- EXERCISE INSTRUCTIONS
Below are several records. Retype exactly those lines running from the one with "orange cheese [112,172,159,205] -> none" through the one with "white scissors [462,200,564,229] -> none", end lines included, and no others.

Start of RECORDS

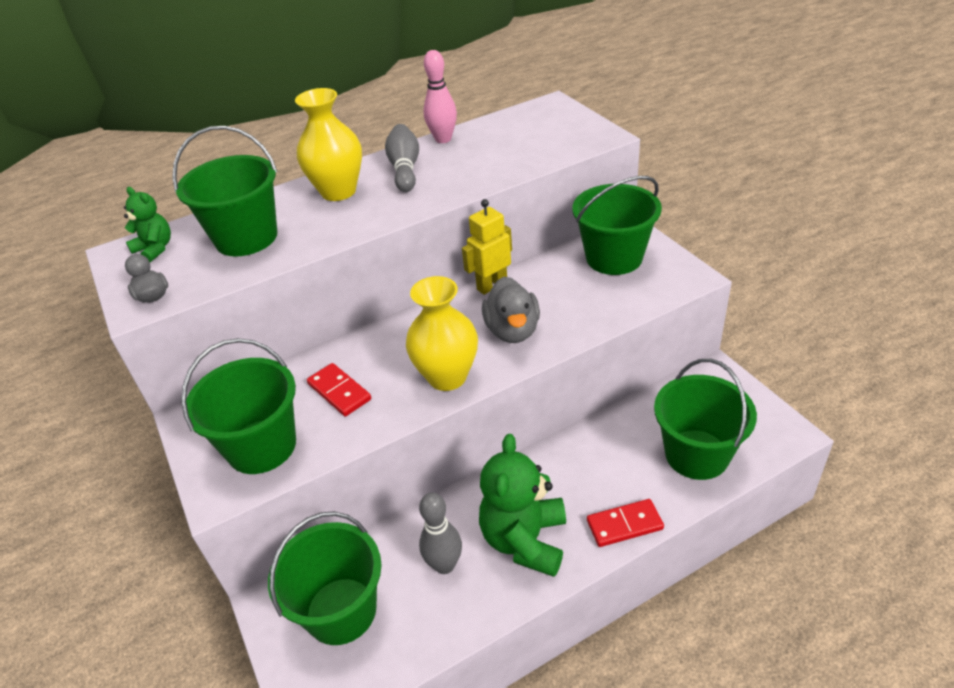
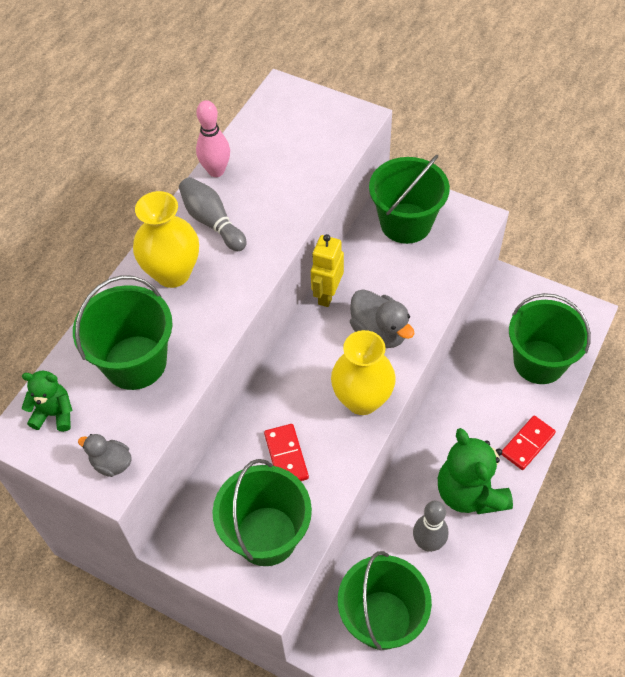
camera: 35 degrees left, 15 degrees up
red domino [307,363,371,417] -> red domino turned 60 degrees clockwise [264,424,309,481]

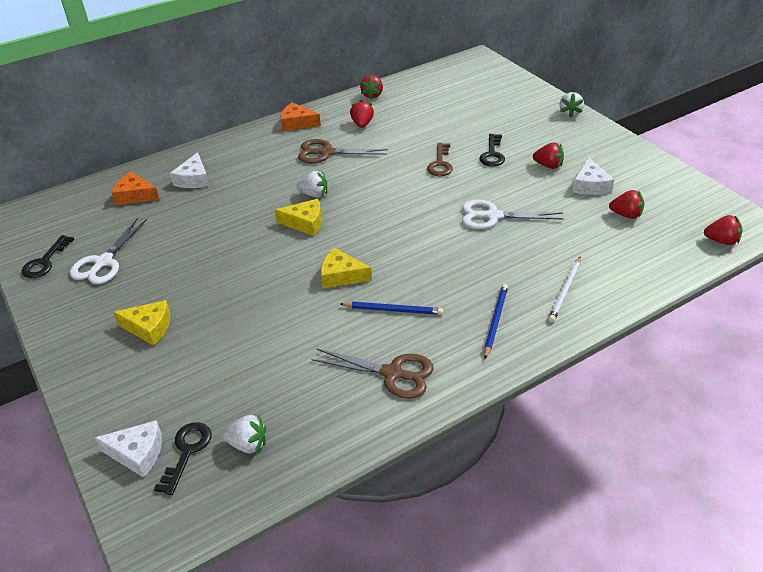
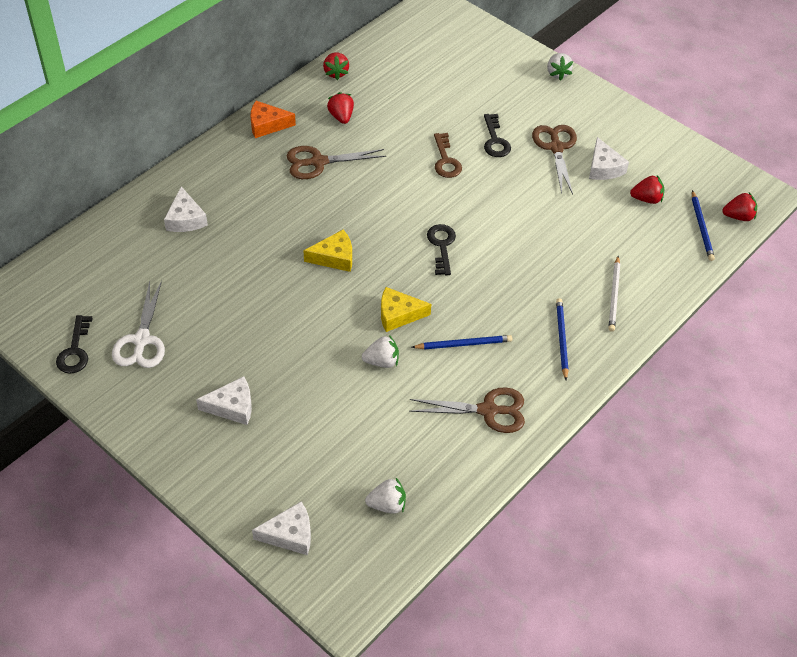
camera: 20 degrees left, 10 degrees up
orange cheese [112,172,159,205] -> none
yellow cheese [113,300,170,346] -> white cheese [196,376,252,425]
black key [154,422,212,495] -> black key moved to [427,224,456,275]
white strawberry [296,171,327,198] -> white strawberry moved to [362,335,399,368]
white scissors [462,200,564,229] -> none
red strawberry [533,142,564,169] -> brown scissors [532,125,577,195]
none -> blue pencil [692,190,715,261]

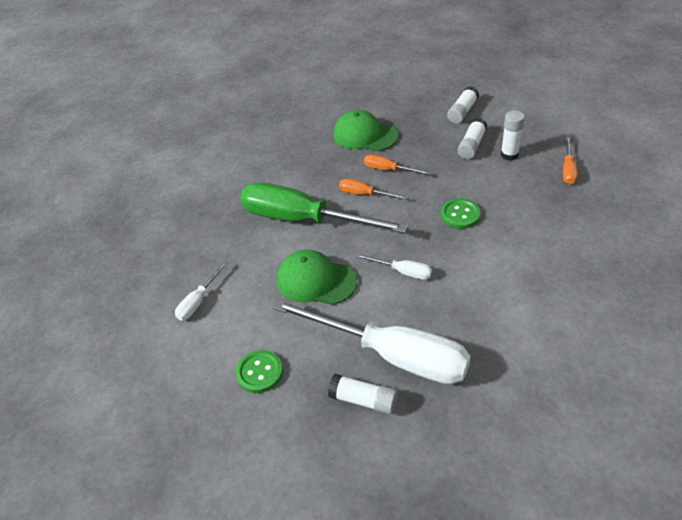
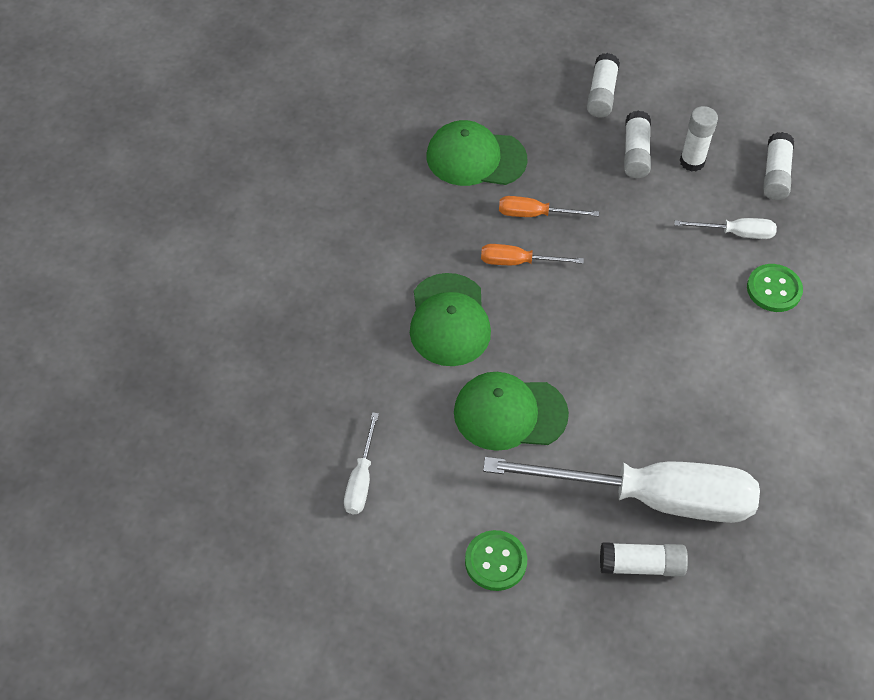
camera: 25 degrees left, 10 degrees up
green screwdriver [240,182,408,233] -> green cap [410,273,491,366]
white screwdriver [355,254,432,280] -> white screwdriver moved to [675,218,777,239]
green button [441,198,481,229] -> green button moved to [747,264,803,312]
orange screwdriver [563,137,578,184] -> white glue stick [763,132,794,200]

End of RECORDS

- OUTPUT FOR THIS EXERCISE
orange cheese [112,172,159,205] -> none
yellow cheese [113,300,170,346] -> white cheese [196,376,252,425]
black key [154,422,212,495] -> black key moved to [427,224,456,275]
white strawberry [296,171,327,198] -> white strawberry moved to [362,335,399,368]
white scissors [462,200,564,229] -> none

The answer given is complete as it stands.